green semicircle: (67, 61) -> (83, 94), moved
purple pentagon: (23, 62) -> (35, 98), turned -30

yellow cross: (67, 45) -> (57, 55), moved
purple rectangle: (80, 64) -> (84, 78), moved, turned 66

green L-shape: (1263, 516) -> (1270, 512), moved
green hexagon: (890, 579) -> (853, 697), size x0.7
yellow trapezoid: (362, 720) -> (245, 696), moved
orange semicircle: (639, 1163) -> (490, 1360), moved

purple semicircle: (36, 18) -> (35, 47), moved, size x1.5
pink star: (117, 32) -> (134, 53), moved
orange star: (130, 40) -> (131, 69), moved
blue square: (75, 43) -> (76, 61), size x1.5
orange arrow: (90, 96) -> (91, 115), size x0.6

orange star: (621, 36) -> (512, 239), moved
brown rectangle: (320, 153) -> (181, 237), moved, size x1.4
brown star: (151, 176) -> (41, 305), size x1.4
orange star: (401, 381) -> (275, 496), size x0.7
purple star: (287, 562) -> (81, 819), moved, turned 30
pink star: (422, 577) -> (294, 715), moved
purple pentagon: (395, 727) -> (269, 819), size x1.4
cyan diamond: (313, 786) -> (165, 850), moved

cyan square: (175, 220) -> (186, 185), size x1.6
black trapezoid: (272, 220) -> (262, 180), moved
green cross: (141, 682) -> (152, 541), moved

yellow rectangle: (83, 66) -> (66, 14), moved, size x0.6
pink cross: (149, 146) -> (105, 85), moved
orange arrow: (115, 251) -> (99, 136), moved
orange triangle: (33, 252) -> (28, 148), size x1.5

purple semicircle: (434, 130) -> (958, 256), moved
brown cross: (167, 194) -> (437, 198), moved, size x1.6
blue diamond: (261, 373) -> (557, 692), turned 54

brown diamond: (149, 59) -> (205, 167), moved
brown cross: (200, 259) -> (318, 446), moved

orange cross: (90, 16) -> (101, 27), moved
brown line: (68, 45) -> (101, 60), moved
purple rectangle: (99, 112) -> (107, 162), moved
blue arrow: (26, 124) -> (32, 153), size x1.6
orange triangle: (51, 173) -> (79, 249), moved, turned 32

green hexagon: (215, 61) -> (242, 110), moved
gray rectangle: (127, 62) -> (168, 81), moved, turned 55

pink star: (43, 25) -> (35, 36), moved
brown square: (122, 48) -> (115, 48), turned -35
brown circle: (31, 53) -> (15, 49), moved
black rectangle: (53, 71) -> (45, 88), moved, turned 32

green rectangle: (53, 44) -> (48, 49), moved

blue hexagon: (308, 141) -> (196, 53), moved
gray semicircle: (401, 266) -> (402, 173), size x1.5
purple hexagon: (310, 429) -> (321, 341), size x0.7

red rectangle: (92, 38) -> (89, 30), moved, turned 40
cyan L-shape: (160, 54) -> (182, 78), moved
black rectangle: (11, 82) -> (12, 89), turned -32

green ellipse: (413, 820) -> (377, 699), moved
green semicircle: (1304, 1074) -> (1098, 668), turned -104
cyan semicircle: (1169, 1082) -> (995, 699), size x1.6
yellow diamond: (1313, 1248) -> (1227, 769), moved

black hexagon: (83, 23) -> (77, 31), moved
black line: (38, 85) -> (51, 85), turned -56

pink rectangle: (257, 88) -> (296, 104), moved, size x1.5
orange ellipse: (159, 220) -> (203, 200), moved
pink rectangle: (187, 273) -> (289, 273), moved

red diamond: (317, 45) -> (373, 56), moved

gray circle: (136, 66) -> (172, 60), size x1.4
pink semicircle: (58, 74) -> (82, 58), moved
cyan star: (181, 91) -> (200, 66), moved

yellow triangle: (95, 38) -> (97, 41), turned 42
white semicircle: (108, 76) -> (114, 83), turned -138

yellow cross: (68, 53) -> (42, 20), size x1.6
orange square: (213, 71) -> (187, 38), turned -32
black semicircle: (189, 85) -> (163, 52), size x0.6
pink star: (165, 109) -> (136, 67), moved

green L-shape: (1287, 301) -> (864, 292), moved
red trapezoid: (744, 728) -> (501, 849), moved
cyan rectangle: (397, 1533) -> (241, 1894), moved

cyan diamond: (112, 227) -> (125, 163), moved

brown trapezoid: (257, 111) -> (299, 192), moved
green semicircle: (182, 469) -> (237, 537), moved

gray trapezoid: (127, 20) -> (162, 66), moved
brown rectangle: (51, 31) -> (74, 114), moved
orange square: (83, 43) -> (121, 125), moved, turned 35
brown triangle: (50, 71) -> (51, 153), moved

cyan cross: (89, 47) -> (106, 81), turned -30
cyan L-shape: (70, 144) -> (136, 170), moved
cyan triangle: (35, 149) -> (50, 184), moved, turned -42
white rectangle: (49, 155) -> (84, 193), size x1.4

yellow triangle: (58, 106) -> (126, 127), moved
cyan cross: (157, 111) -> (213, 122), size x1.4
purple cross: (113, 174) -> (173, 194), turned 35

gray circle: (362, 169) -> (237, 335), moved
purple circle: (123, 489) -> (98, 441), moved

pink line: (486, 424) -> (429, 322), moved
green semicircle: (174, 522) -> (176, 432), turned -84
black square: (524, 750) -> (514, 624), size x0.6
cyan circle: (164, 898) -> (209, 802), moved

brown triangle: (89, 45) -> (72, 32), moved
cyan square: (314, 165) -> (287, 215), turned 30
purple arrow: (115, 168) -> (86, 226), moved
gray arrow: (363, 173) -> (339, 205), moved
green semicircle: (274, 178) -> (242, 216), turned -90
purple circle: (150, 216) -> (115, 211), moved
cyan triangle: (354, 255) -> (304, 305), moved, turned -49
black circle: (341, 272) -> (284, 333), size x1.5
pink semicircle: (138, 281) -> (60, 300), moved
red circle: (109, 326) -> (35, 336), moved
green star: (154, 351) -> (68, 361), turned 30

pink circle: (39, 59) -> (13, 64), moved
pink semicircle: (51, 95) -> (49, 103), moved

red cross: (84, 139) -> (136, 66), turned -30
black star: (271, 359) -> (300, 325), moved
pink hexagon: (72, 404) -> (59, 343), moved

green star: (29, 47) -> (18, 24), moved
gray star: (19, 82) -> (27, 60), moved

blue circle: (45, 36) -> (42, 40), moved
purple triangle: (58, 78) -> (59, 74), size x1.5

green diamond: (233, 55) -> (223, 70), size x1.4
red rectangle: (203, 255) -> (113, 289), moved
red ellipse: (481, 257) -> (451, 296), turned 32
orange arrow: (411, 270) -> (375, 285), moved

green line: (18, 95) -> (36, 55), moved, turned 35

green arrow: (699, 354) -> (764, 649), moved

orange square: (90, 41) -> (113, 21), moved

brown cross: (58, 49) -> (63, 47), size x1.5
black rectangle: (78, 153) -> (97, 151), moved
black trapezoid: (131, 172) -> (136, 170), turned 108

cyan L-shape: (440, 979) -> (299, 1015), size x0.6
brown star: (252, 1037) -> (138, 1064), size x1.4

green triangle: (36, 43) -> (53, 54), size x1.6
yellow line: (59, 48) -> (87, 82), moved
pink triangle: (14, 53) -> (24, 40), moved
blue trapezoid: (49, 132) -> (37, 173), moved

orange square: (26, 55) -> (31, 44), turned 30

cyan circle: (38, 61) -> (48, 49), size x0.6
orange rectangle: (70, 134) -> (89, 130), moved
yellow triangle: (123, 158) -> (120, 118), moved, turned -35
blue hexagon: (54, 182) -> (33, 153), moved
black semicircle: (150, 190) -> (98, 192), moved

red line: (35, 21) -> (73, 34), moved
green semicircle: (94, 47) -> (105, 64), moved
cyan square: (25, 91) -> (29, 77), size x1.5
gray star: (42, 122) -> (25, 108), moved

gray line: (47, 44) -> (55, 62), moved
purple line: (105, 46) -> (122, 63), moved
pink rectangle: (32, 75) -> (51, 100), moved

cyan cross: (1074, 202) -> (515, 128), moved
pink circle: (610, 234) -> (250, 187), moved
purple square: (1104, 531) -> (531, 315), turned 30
# # #
_Problem statement:_
Print, without alteration, only the lines above between the one holding "orange square: (213, 71)" and the one holding "cyan triangle: (35, 149)", inclusive.

_Worked solution:_
orange square: (213, 71) -> (187, 38), turned -32
black semicircle: (189, 85) -> (163, 52), size x0.6
pink star: (165, 109) -> (136, 67), moved

green L-shape: (1287, 301) -> (864, 292), moved
red trapezoid: (744, 728) -> (501, 849), moved
cyan rectangle: (397, 1533) -> (241, 1894), moved

cyan diamond: (112, 227) -> (125, 163), moved

brown trapezoid: (257, 111) -> (299, 192), moved
green semicircle: (182, 469) -> (237, 537), moved

gray trapezoid: (127, 20) -> (162, 66), moved
brown rectangle: (51, 31) -> (74, 114), moved
orange square: (83, 43) -> (121, 125), moved, turned 35
brown triangle: (50, 71) -> (51, 153), moved

cyan cross: (89, 47) -> (106, 81), turned -30
cyan L-shape: (70, 144) -> (136, 170), moved
cyan triangle: (35, 149) -> (50, 184), moved, turned -42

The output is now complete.